● **Prompt**:
Without copying any picture, transcribe exactly the lines of the data below from the one containing "gray semicircle: (93, 181)" through the one containing "pink arrow: (205, 773)".
** The data follows **
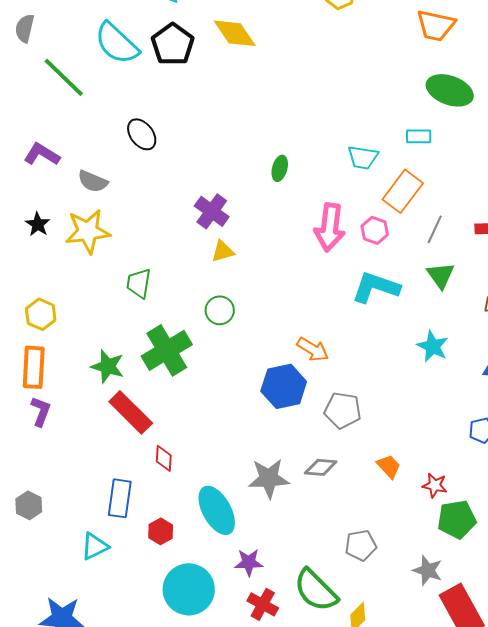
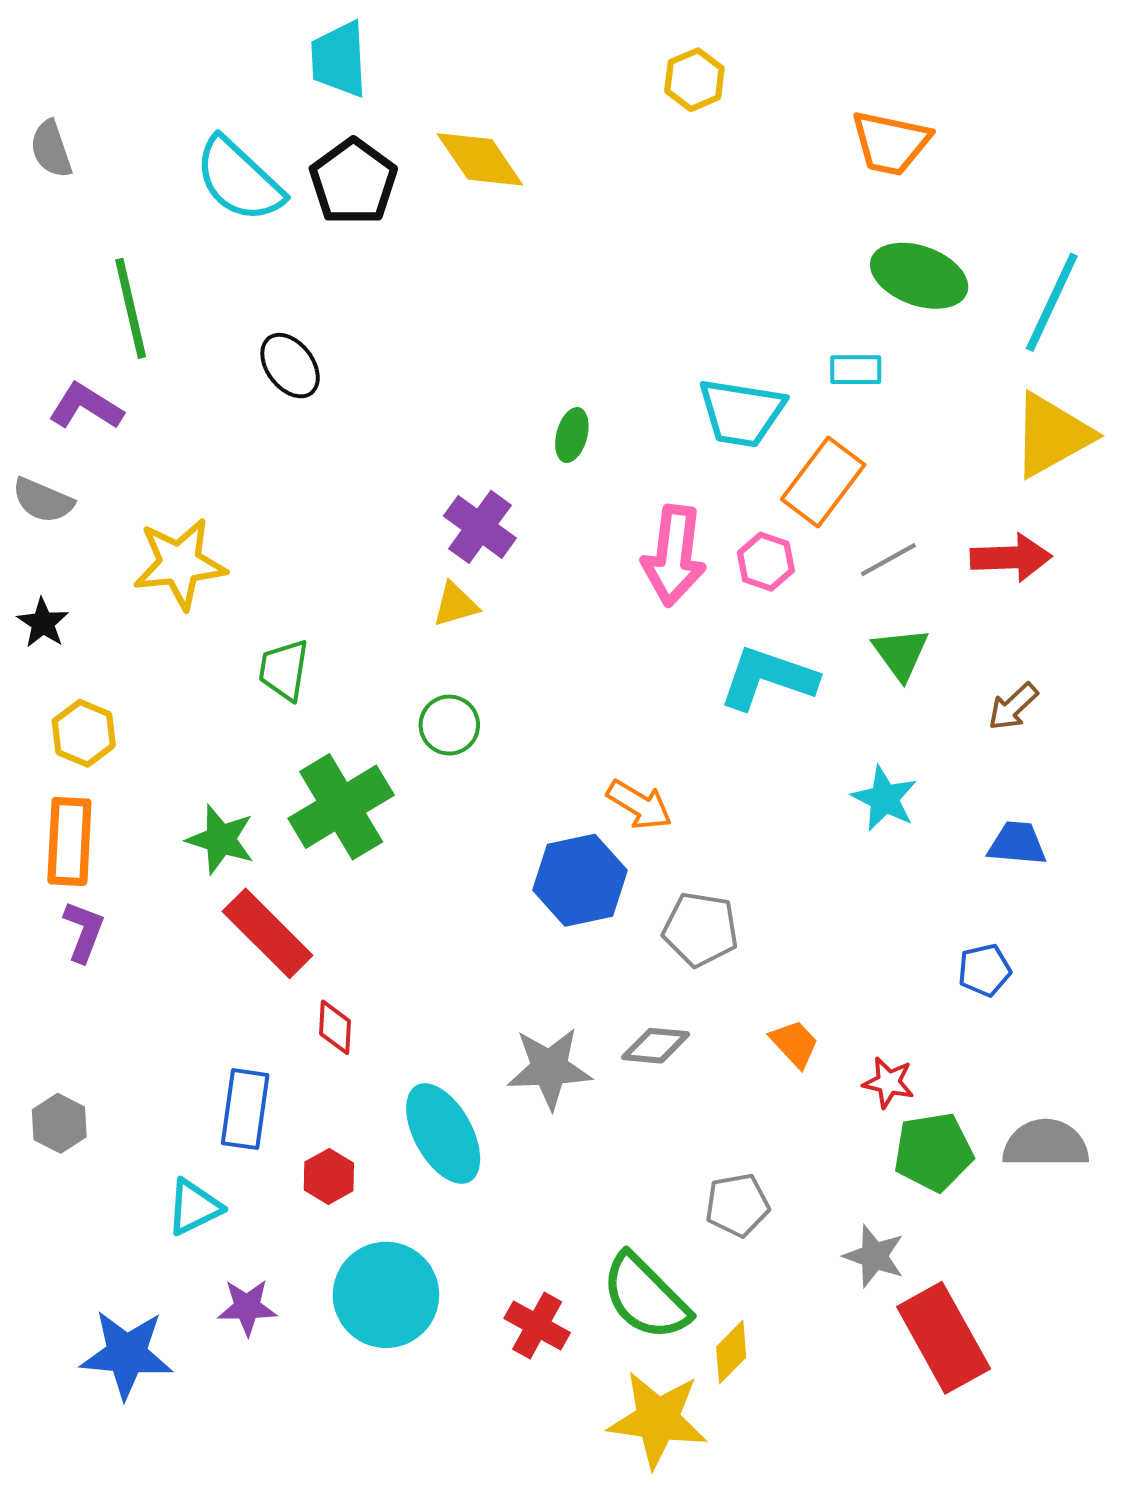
gray semicircle: (25, 28) -> (51, 149), turned -32
green line: (64, 77) -> (131, 308), moved, turned 33
cyan trapezoid: (363, 157) -> (741, 413), size x1.4
gray semicircle: (93, 181) -> (43, 500), moved
purple cross: (212, 211) -> (480, 527), moved
black star: (38, 224) -> (43, 623), moved
gray line: (435, 229) -> (888, 560), turned 36
purple star: (249, 562) -> (247, 1307), moved

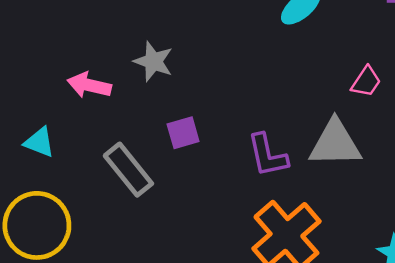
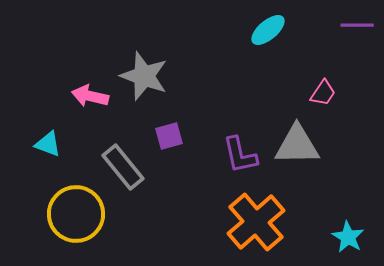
gray star: (153, 61) -> (144, 76), size x1.4
yellow circle: (37, 225) -> (76, 214), moved

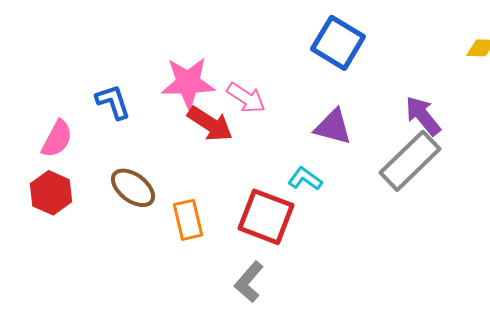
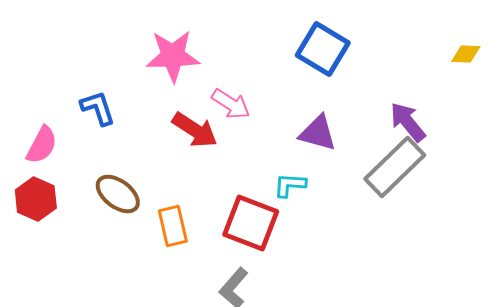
pink star: (188, 83) -> (173, 56), moved
cyan L-shape: (305, 179) -> (290, 185), turned -32

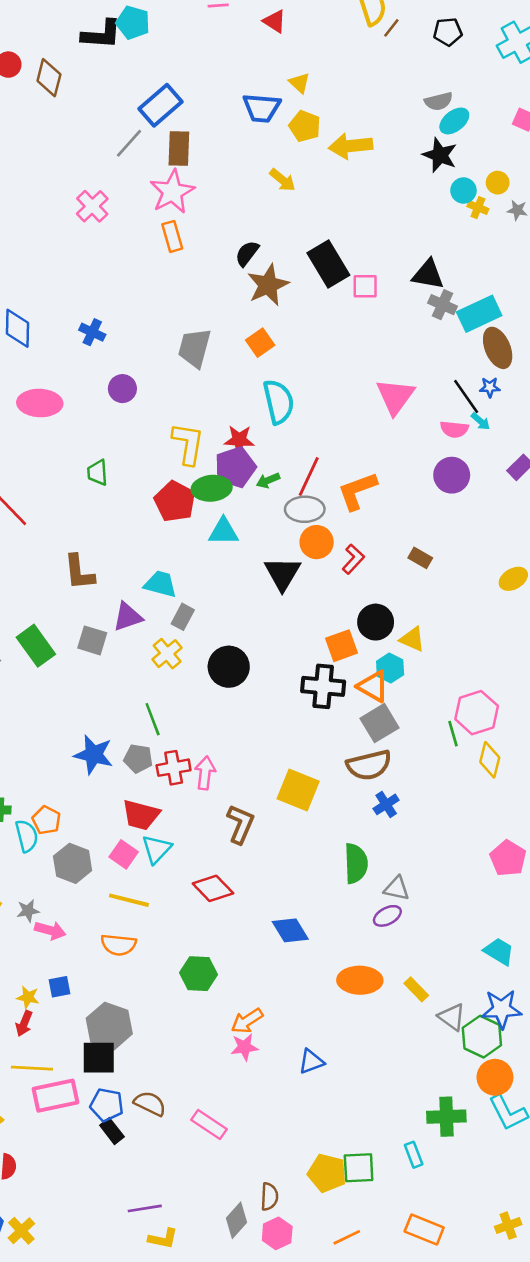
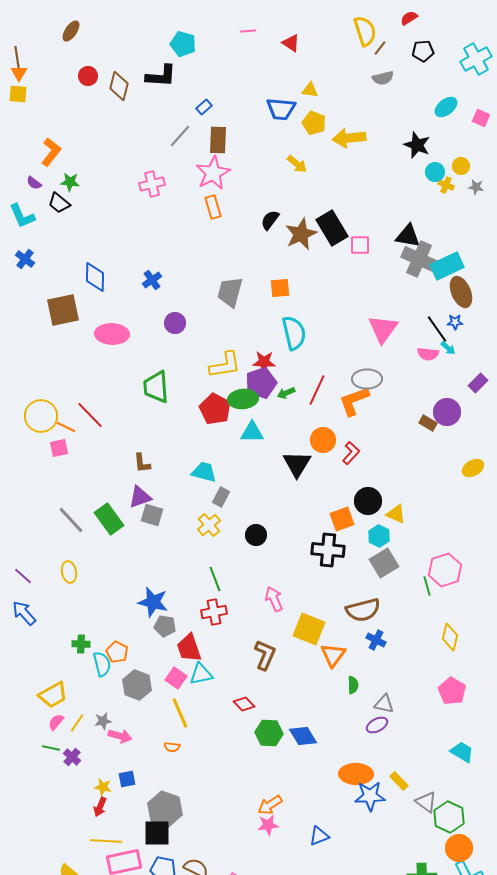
black L-shape: (101, 34) -> (161, 76), moved
yellow triangle: (300, 83) -> (310, 90), turned -36
gray semicircle: (439, 101) -> (383, 78), moved
blue rectangle: (160, 105) -> (204, 107), size x0.5
cyan ellipse: (454, 121) -> (446, 107), moved
pink cross: (92, 206) -> (152, 184), turned 30
brown star: (268, 285) -> (301, 234), moved
gray cross: (442, 305) -> (419, 259), size x1.6
blue cross: (92, 332) -> (152, 280), turned 30
orange square: (260, 343) -> (280, 288), turned 30
yellow L-shape: (188, 444) -> (225, 365), turned 72
green trapezoid: (97, 473) -> (156, 387), size x1.6
purple circle: (452, 475) -> (447, 412), moved
gray ellipse: (305, 509) -> (367, 379), moved
brown rectangle: (420, 558) -> (428, 423), moved
brown L-shape: (79, 572) -> (142, 463), size x0.7
purple triangle: (128, 617) -> (140, 497), moved
black circle: (229, 667) -> (256, 535), size x0.7
orange triangle: (373, 686) -> (333, 655), moved, turned 36
green line: (153, 719) -> (215, 579), moved
gray square: (380, 723) -> (384, 563), moved
gray pentagon: (138, 759) -> (165, 626), moved
yellow diamond: (490, 760) -> (450, 637), moved
pink arrow: (205, 773) -> (274, 599), moved, turned -30
blue cross: (386, 804) -> (376, 640), turned -30
red trapezoid: (141, 815) -> (189, 648), turned 56
cyan triangle: (157, 849) -> (201, 674), turned 35
pink pentagon: (508, 858) -> (452, 691), moved
green semicircle: (356, 863) -> (353, 685), size x0.6
red diamond: (213, 888) -> (244, 704), size x0.7
yellow line: (129, 900) -> (180, 713), turned 52
orange semicircle: (118, 945) -> (172, 747), size x0.6
green hexagon: (199, 974) -> (269, 733), moved
blue star: (502, 1009) -> (370, 796), moved

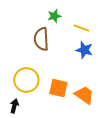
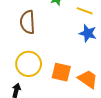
brown semicircle: (41, 39) -> (28, 22), moved

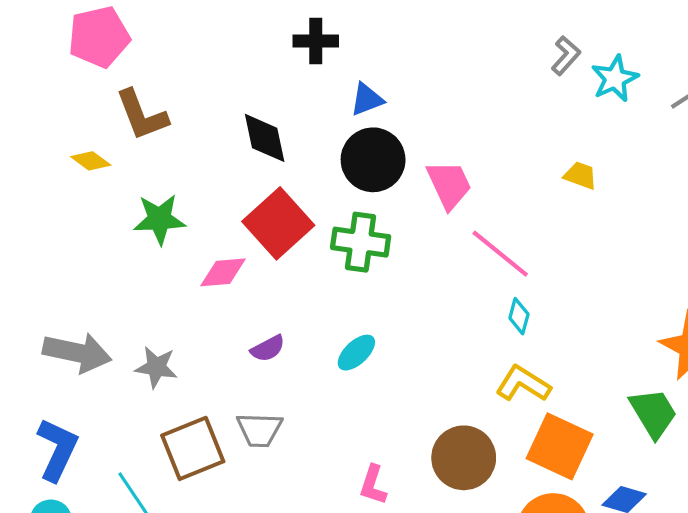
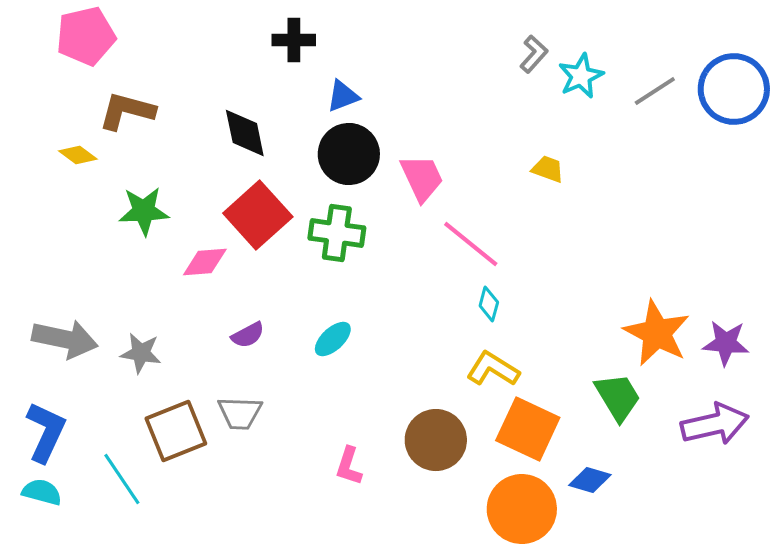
brown L-shape: (142, 115) -> (127, 111), turned 126

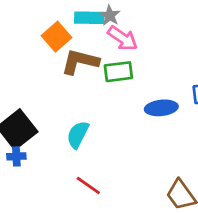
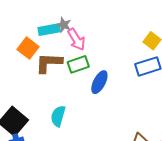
pink arrow: (123, 38) -> (76, 39), turned 35
blue ellipse: (161, 108) -> (99, 82), moved, turned -45

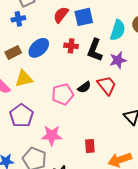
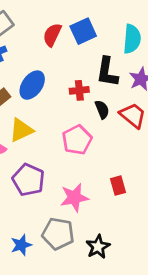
red cross: (71, 46) -> (79, 90), moved
black semicircle: (84, 87) -> (102, 110), moved, turned -64
red rectangle: (90, 146) -> (118, 186), moved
** End of The data **
● **Result of this exercise**:
gray semicircle: (93, 181) -> (43, 500), moved
purple cross: (212, 211) -> (480, 527), moved
black star: (38, 224) -> (43, 623), moved
gray line: (435, 229) -> (888, 560), turned 36
purple star: (249, 562) -> (247, 1307), moved

gray star: (153, 61) -> (144, 76), size x1.4
yellow circle: (37, 225) -> (76, 214), moved

pink star: (188, 83) -> (173, 56), moved
cyan L-shape: (305, 179) -> (290, 185), turned -32

black L-shape: (101, 34) -> (161, 76), moved
yellow triangle: (300, 83) -> (310, 90), turned -36
gray semicircle: (439, 101) -> (383, 78), moved
blue rectangle: (160, 105) -> (204, 107), size x0.5
cyan ellipse: (454, 121) -> (446, 107), moved
pink cross: (92, 206) -> (152, 184), turned 30
brown star: (268, 285) -> (301, 234), moved
gray cross: (442, 305) -> (419, 259), size x1.6
blue cross: (92, 332) -> (152, 280), turned 30
orange square: (260, 343) -> (280, 288), turned 30
yellow L-shape: (188, 444) -> (225, 365), turned 72
green trapezoid: (97, 473) -> (156, 387), size x1.6
purple circle: (452, 475) -> (447, 412), moved
gray ellipse: (305, 509) -> (367, 379), moved
brown rectangle: (420, 558) -> (428, 423), moved
brown L-shape: (79, 572) -> (142, 463), size x0.7
purple triangle: (128, 617) -> (140, 497), moved
black circle: (229, 667) -> (256, 535), size x0.7
orange triangle: (373, 686) -> (333, 655), moved, turned 36
green line: (153, 719) -> (215, 579), moved
gray square: (380, 723) -> (384, 563), moved
gray pentagon: (138, 759) -> (165, 626), moved
yellow diamond: (490, 760) -> (450, 637), moved
pink arrow: (205, 773) -> (274, 599), moved, turned -30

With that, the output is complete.